YOUR ASSIGNMENT
Using the listing below, print exactly everything from the line with "brown bucket: 0 -> 1" down to the line with "purple tree: 1 -> 2", both included, and nothing more.

DATA
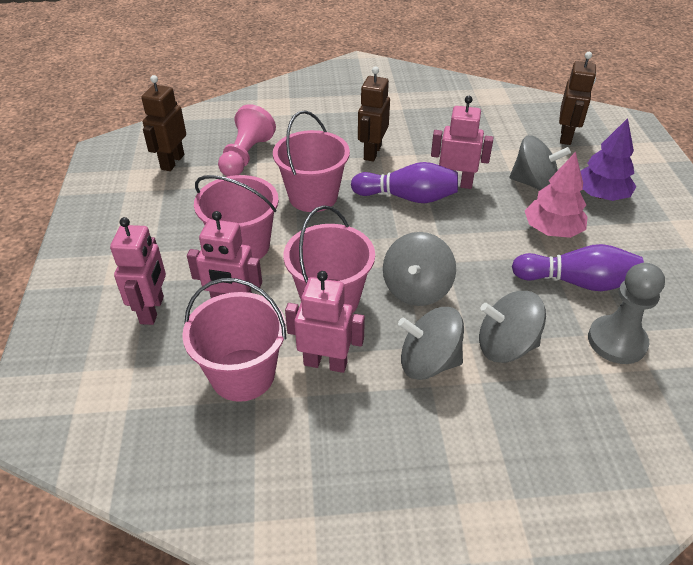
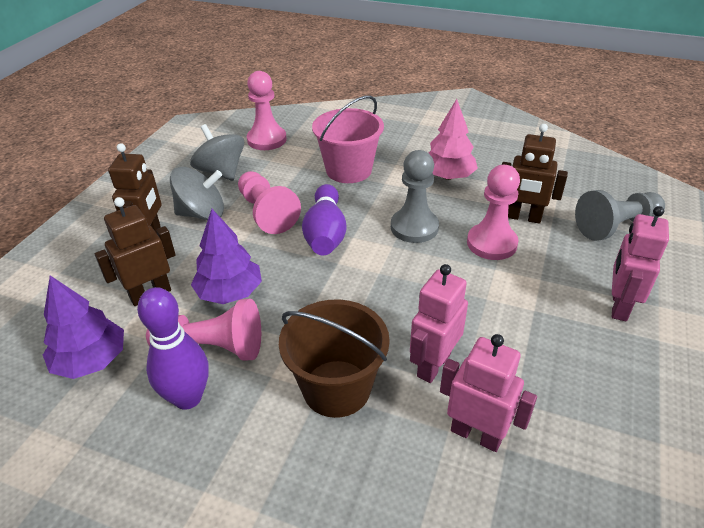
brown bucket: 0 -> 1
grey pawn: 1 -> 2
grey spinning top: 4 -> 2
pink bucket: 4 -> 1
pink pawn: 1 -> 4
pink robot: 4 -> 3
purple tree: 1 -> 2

==

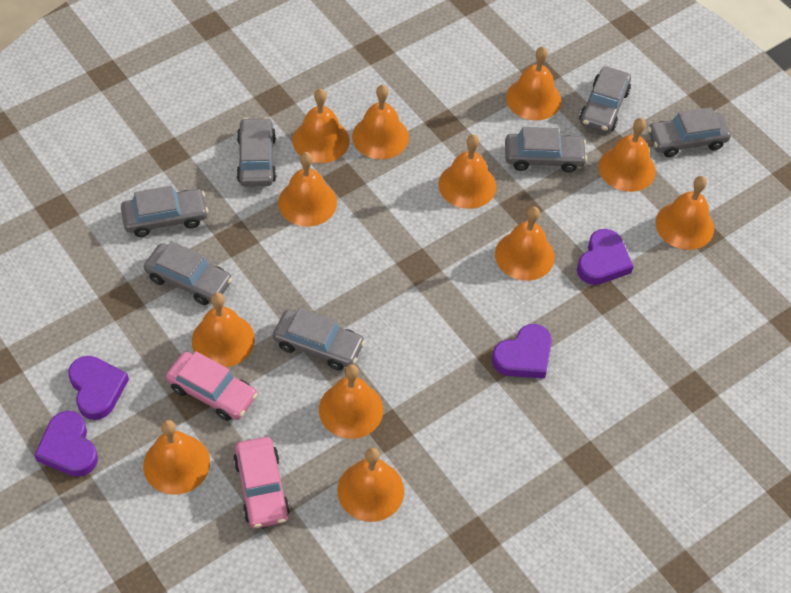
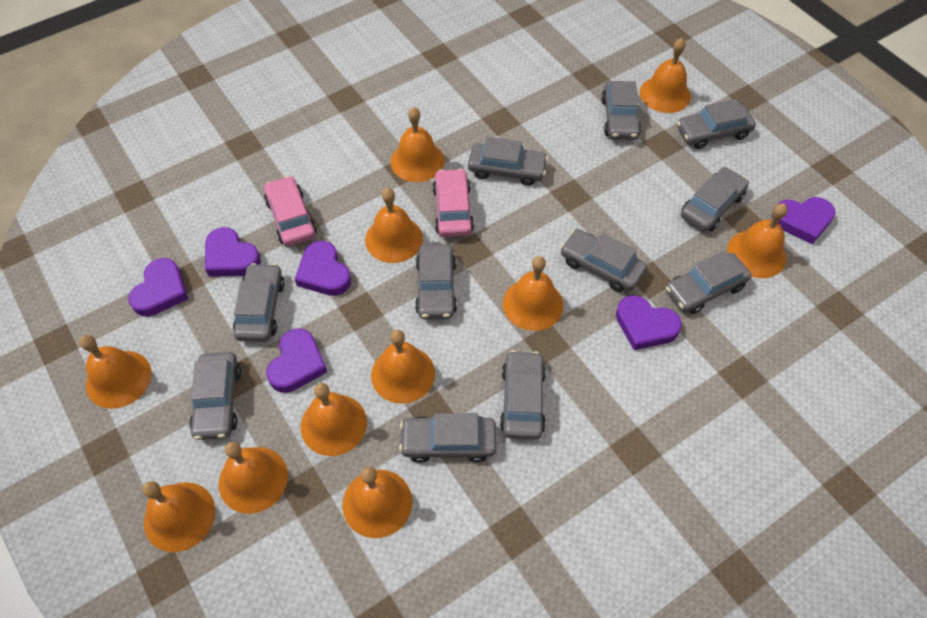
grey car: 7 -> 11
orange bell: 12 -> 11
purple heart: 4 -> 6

* * *

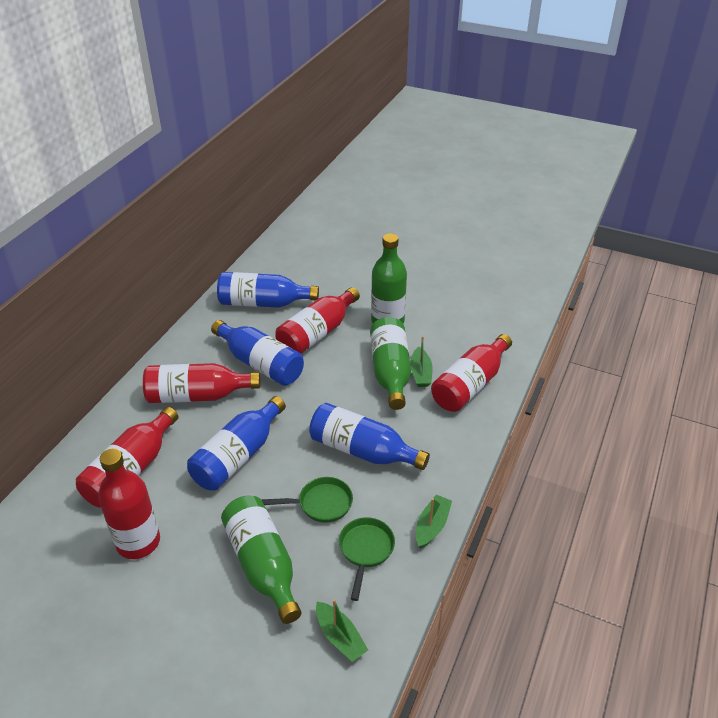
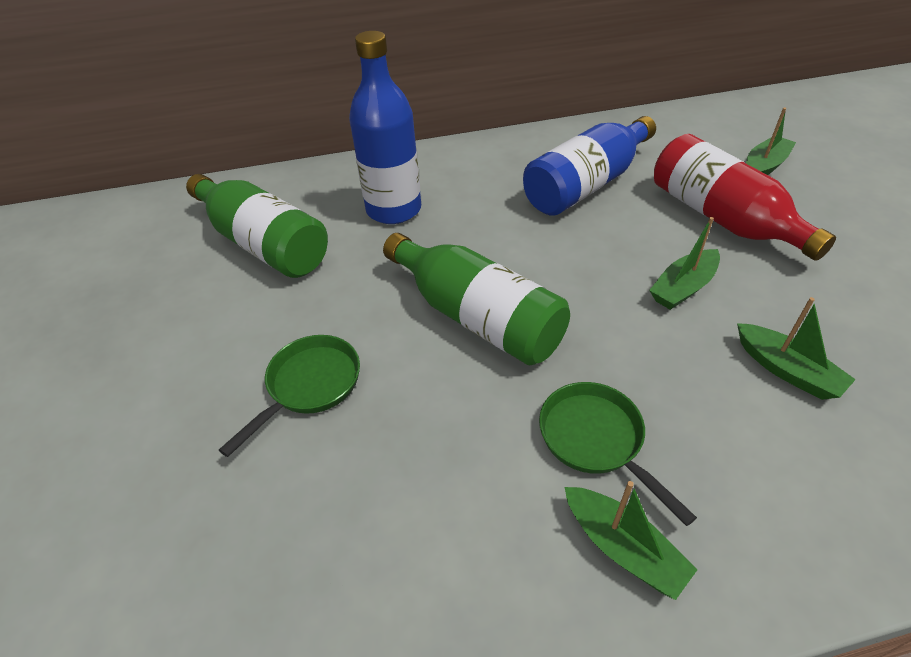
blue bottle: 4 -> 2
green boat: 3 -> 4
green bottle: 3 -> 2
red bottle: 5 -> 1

SOLUTION TO THIS EXERCISE
brown bucket: 0 -> 1
grey pawn: 1 -> 2
grey spinning top: 4 -> 2
pink bucket: 4 -> 1
pink pawn: 1 -> 4
pink robot: 4 -> 3
purple tree: 1 -> 2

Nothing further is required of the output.